What is expected: Each line below should be repeated exactly as written, with no pictures carried over.

Dataset content:
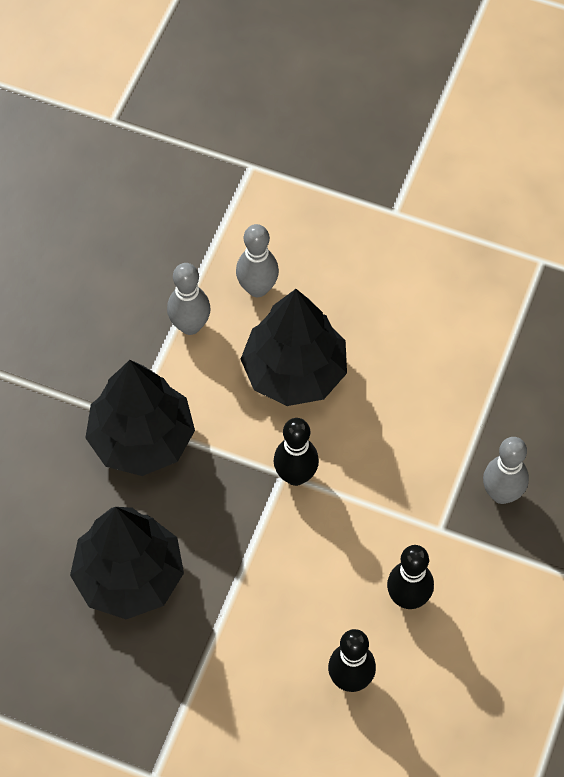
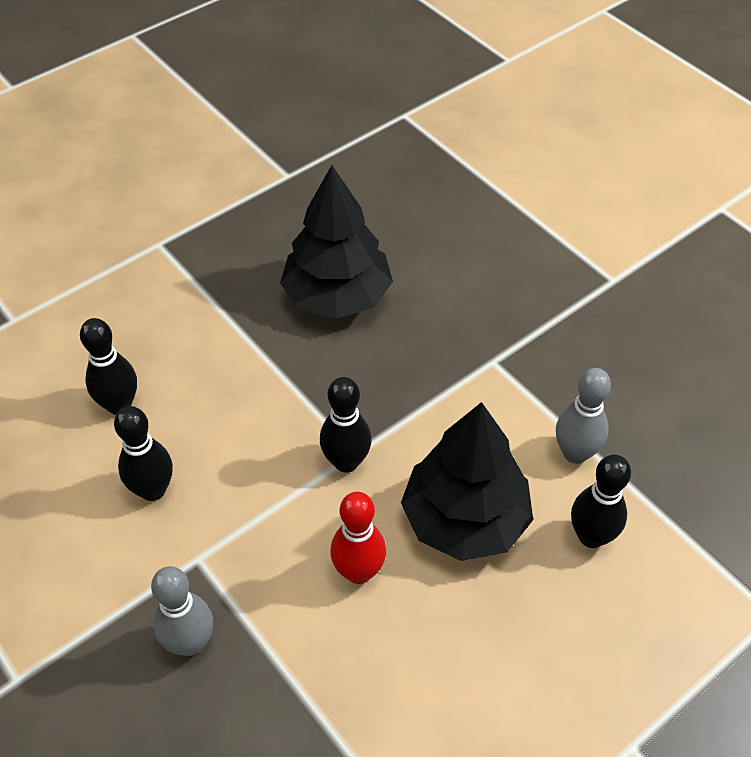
camera: 120 degrees right, 10 degrees down
(142, 439) = (467, 360): black tree -> none
(257, 288) = (591, 536): grey bowling pin -> black bowling pin
(380, 418) = (358, 572): none -> red bowling pin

Your solution:
camera: 120 degrees right, 10 degrees down
(142, 439) = (467, 360): black tree -> none
(257, 288) = (591, 536): grey bowling pin -> black bowling pin
(380, 418) = (358, 572): none -> red bowling pin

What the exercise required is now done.